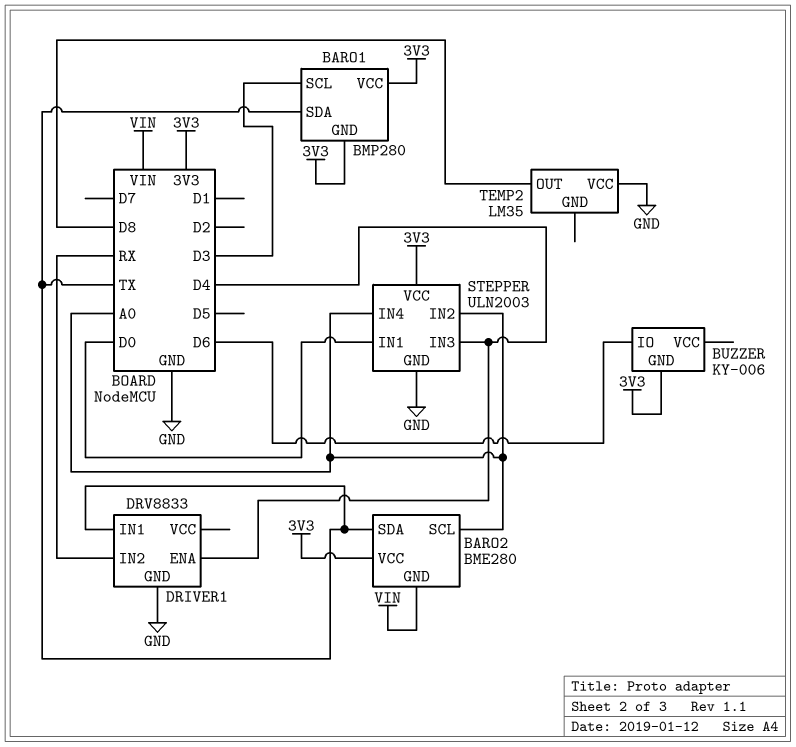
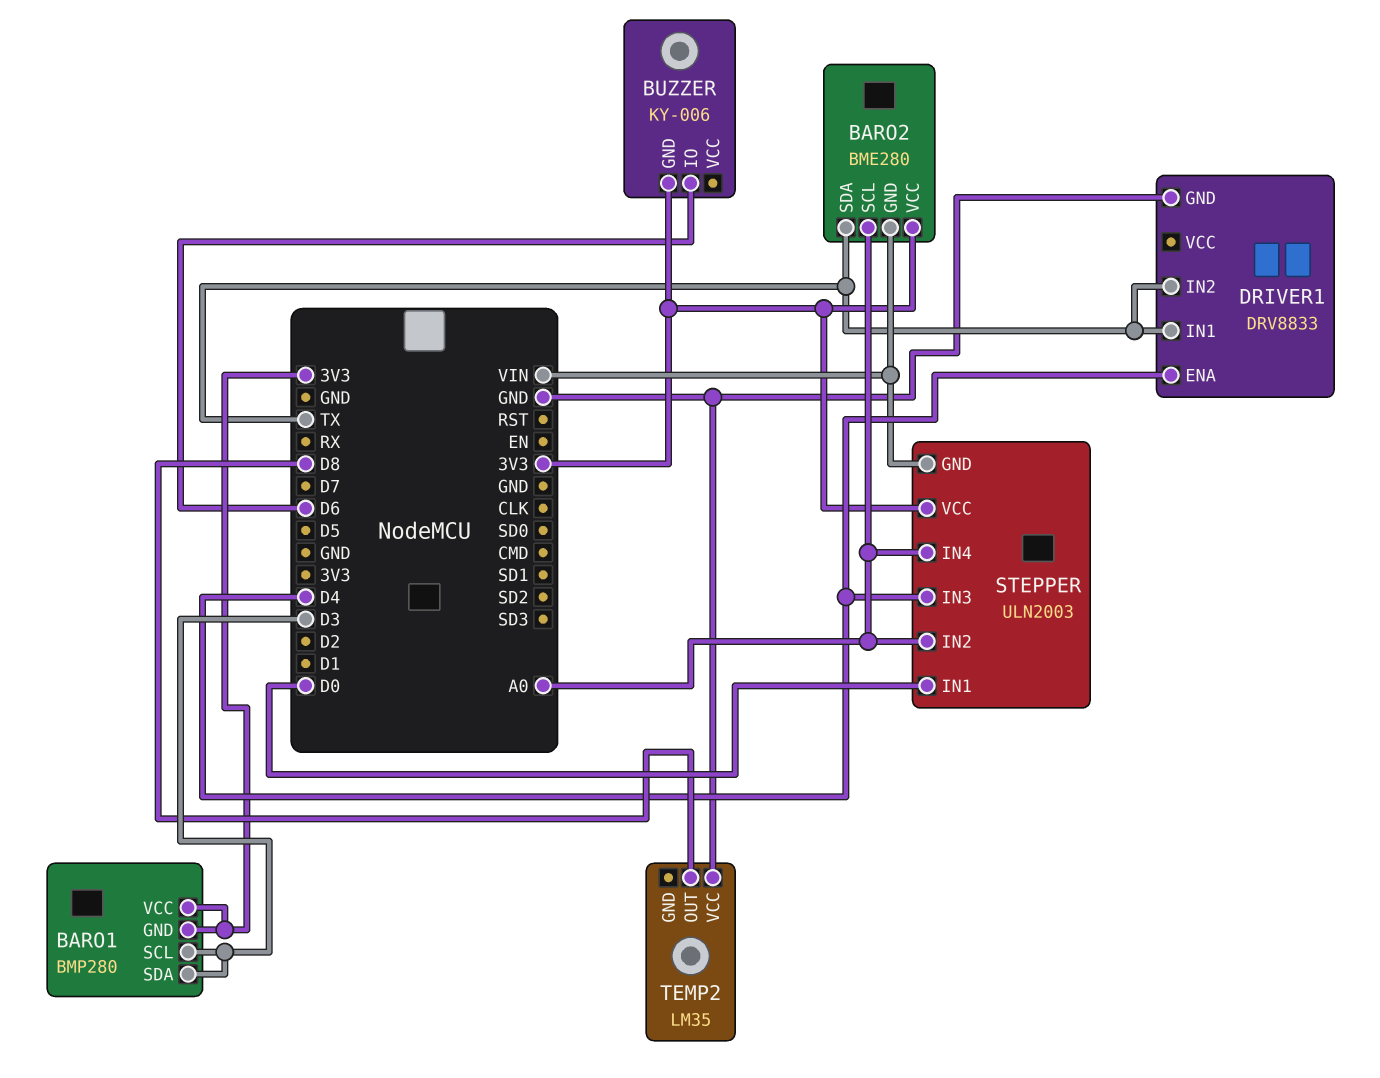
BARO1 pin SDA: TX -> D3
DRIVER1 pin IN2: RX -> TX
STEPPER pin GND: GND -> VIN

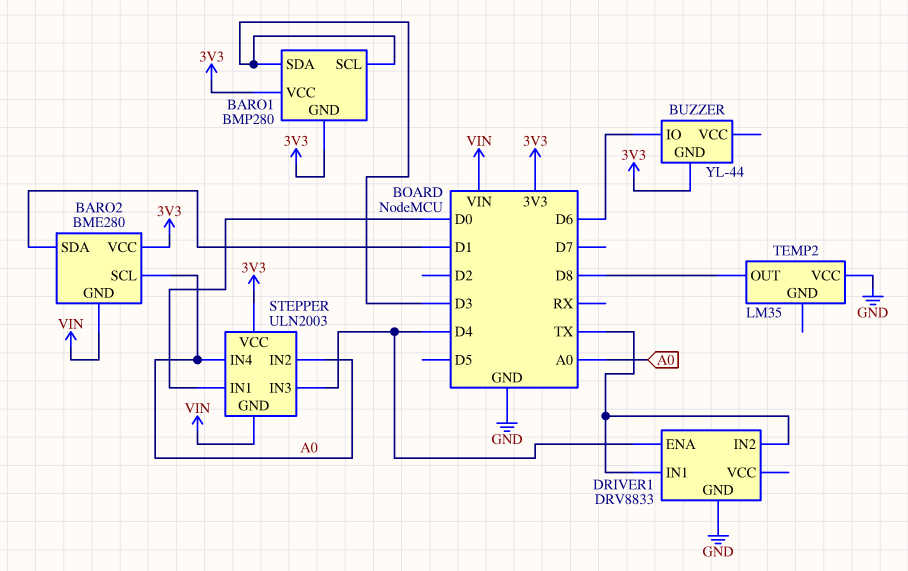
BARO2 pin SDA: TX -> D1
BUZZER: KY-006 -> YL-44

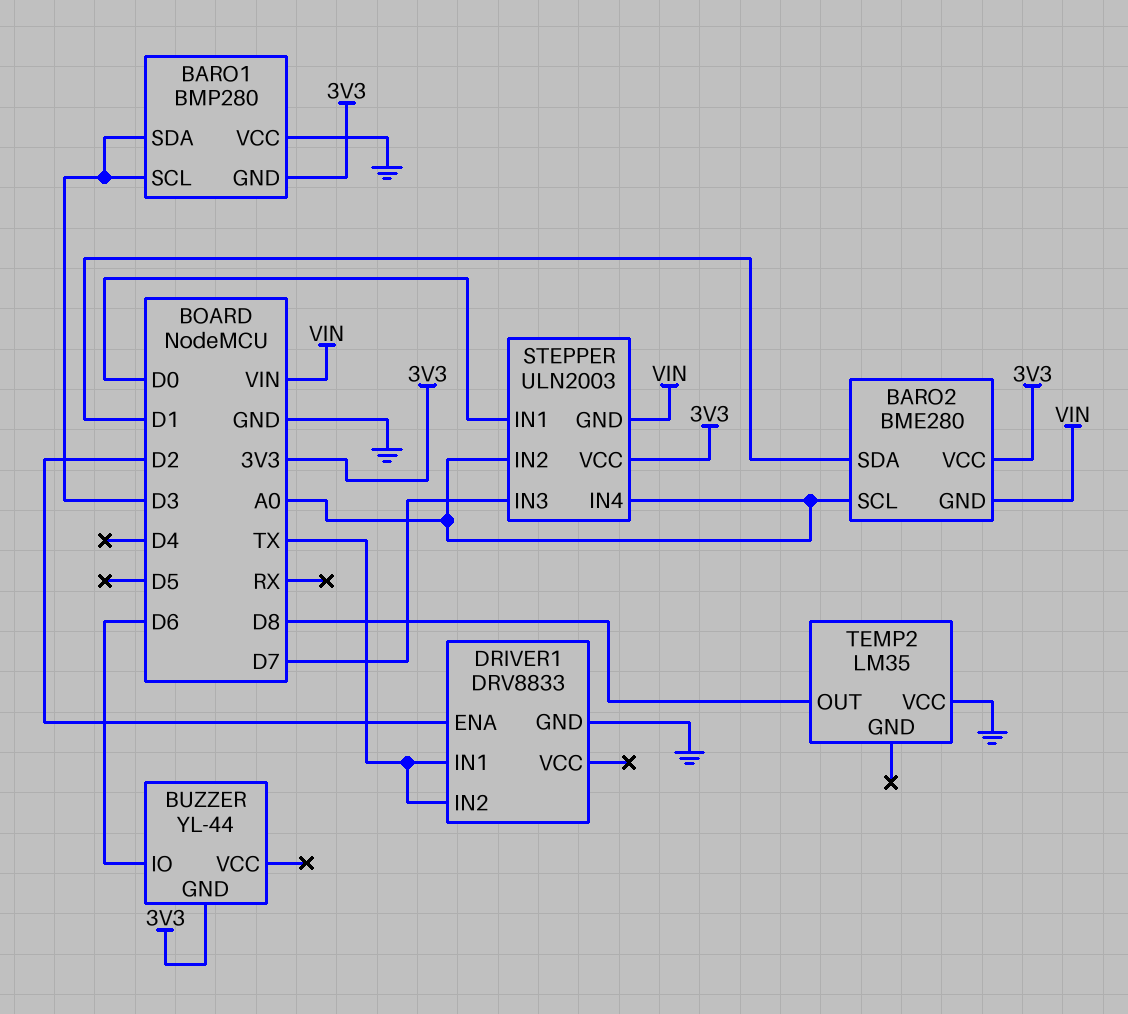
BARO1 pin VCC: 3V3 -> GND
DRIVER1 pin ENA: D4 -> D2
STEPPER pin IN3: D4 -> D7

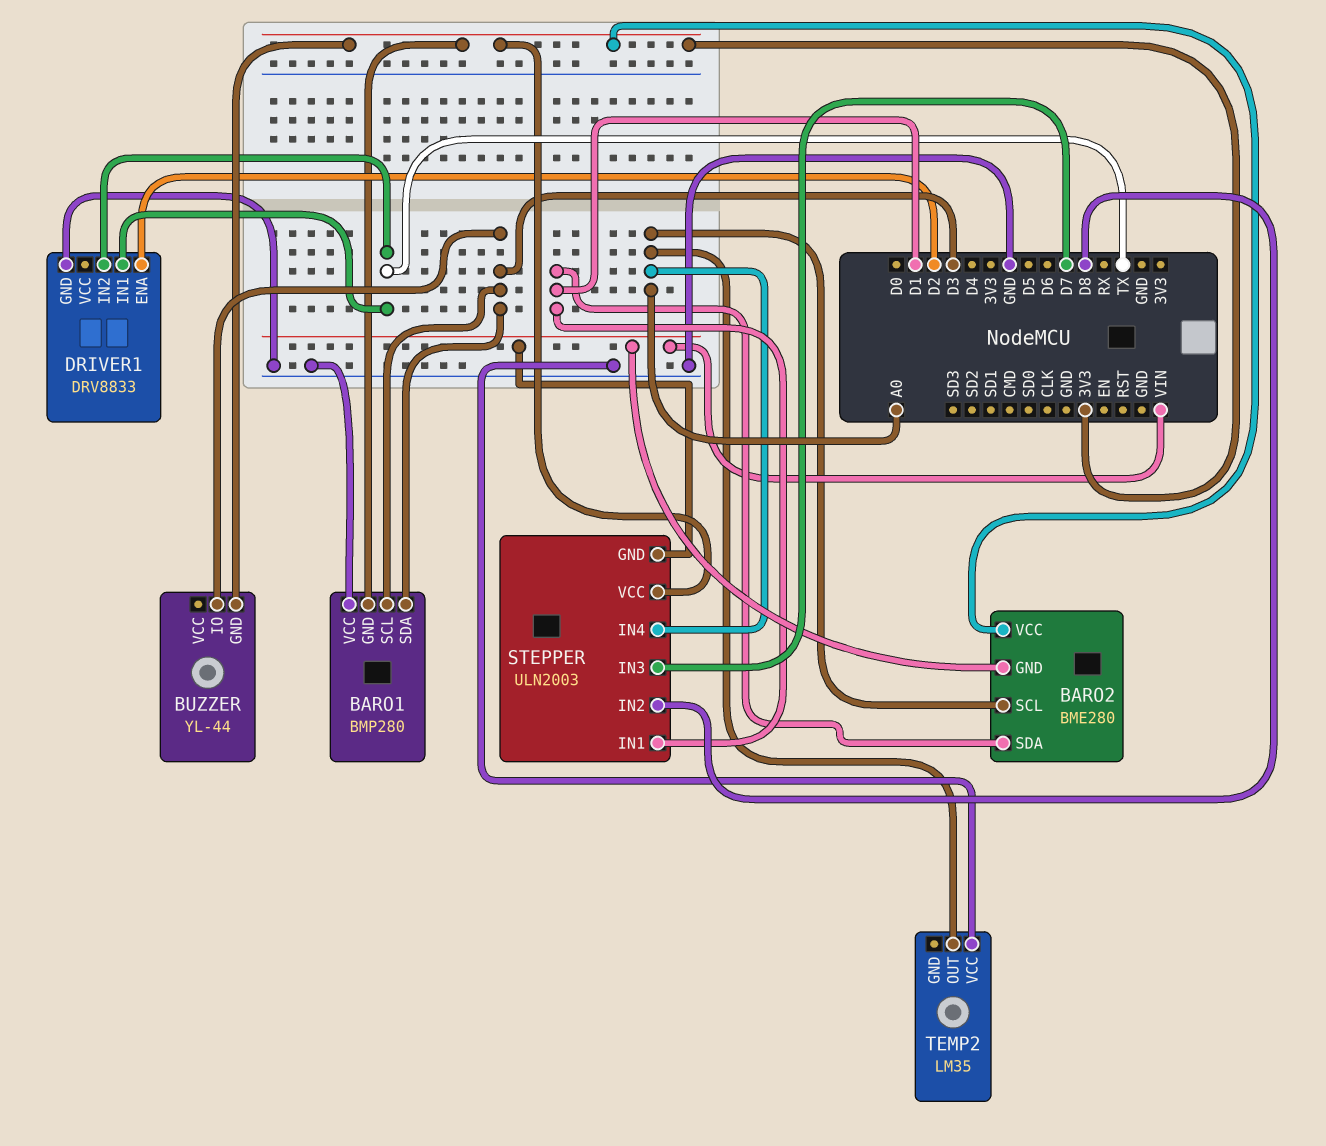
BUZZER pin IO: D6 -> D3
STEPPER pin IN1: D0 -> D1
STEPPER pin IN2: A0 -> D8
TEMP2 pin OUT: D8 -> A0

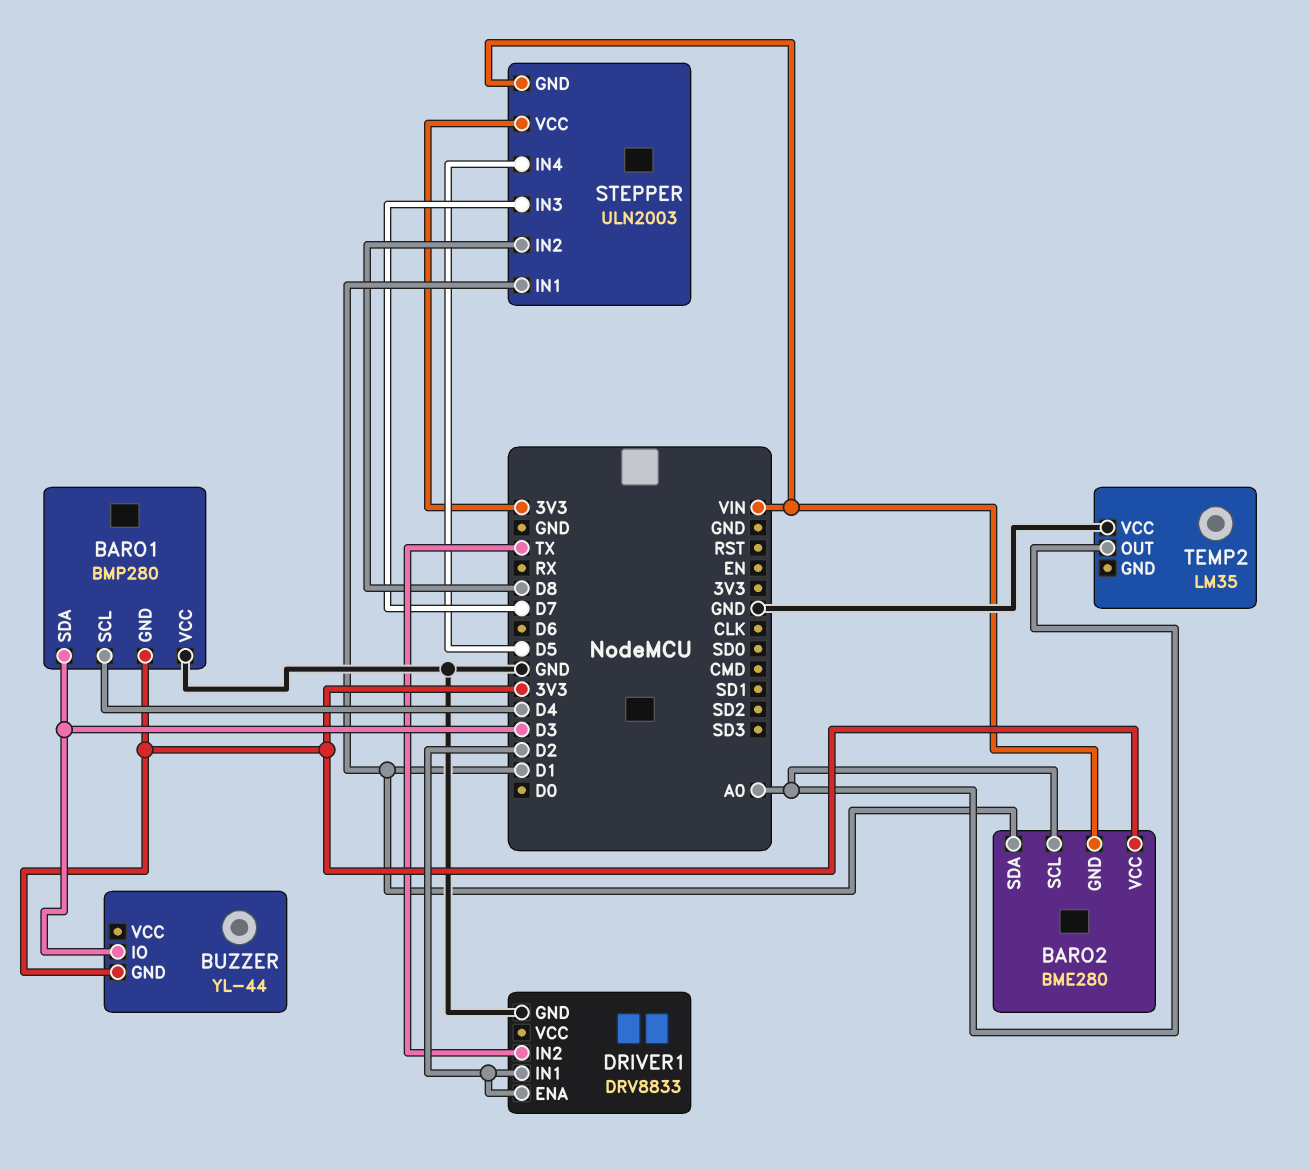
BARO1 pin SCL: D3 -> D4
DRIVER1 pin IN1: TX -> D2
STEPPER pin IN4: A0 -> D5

...

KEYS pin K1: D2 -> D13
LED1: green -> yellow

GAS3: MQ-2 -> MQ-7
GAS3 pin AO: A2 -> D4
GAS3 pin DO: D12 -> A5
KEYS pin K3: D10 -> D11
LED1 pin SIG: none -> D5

DIRECTIONS FOR THIS TASK: In the listing above, find the line containing "LED1: green -> yellow" and the line containing "LED1 pin SIG: none -> D5", then repeat those two lines and everything between them exactly.

WRITTEN RESPONSE:
LED1: green -> yellow

GAS3: MQ-2 -> MQ-7
GAS3 pin AO: A2 -> D4
GAS3 pin DO: D12 -> A5
KEYS pin K3: D10 -> D11
LED1 pin SIG: none -> D5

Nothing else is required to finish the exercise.